Going through the material below, please gather all lines with the word "headphones" in them.

***

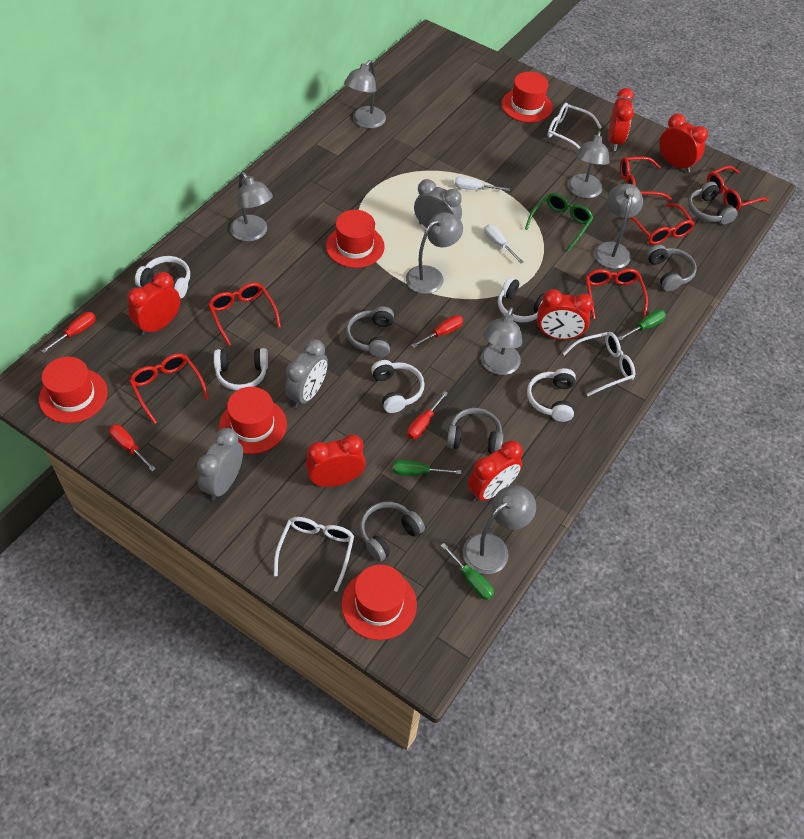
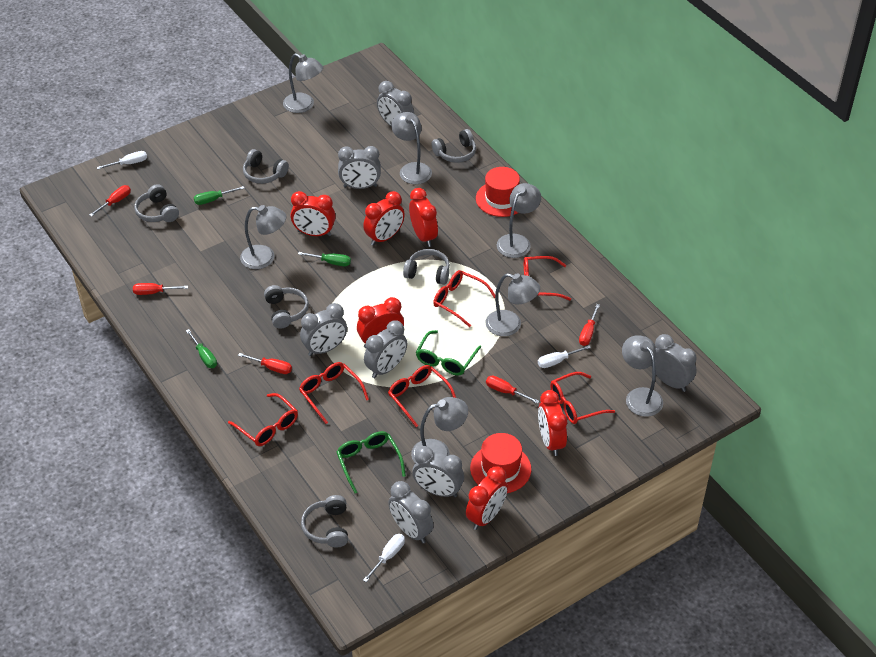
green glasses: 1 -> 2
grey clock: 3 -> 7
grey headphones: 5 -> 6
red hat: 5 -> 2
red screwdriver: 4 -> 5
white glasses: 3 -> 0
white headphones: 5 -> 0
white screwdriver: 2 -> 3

***

Reply to the exercise
grey headphones: 5 -> 6
white headphones: 5 -> 0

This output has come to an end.